DATA EXTRACT: Begin

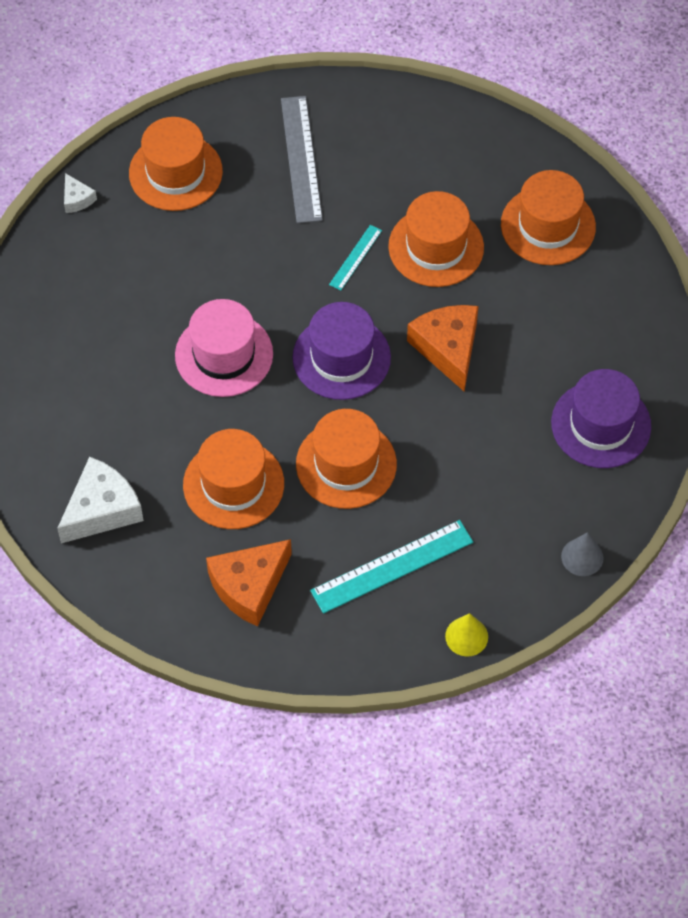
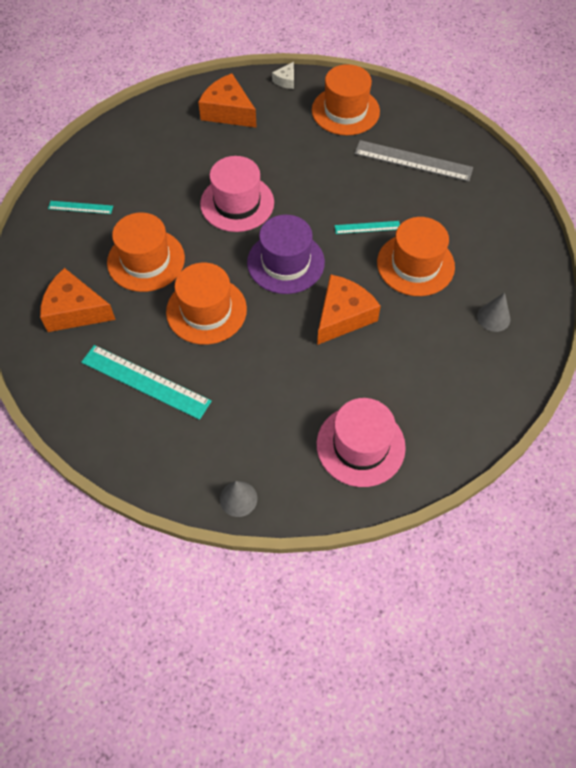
camera: 55 degrees right, 0 degrees up
(76, 284) = (228, 111): none -> orange cheese
(102, 509) = (80, 207): white cheese -> turquoise ruler
(301, 159) = (413, 161): grey ruler -> grey ruler turned 60 degrees clockwise
(466, 636) = (119, 460): yellow cone -> none
(548, 226) = (493, 317): orange hat -> grey cone
(601, 424) = (360, 445): purple hat -> pink hat

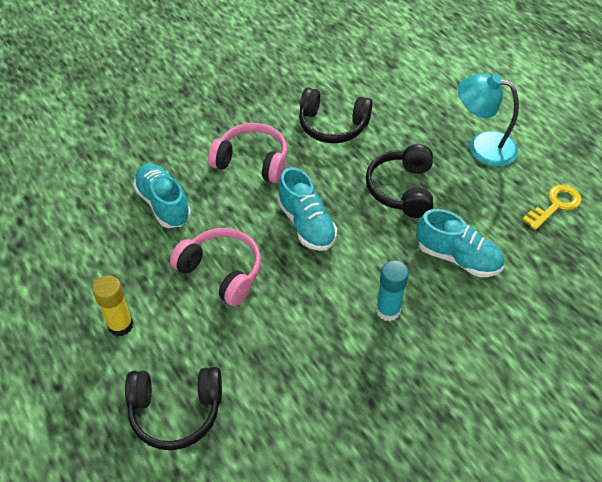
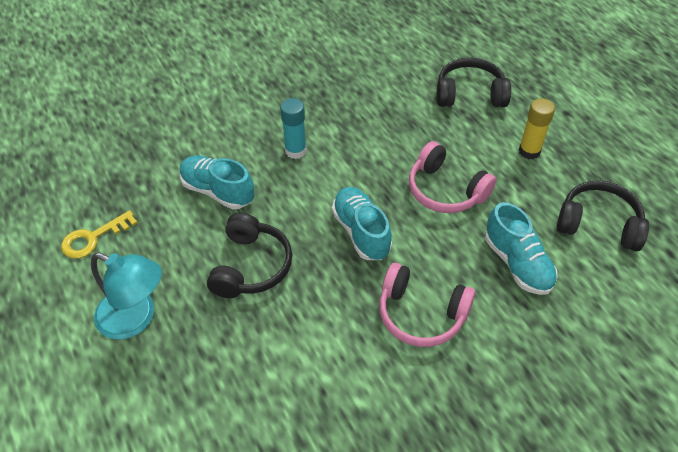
camera: 175 degrees left, 0 degrees up
(332, 126) = (316, 364): black headphones -> black headphones (598, 224)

DATA EXTRACT: End

Only a number is wanted: how many lines above include "cone"?

*SOLUTION*
2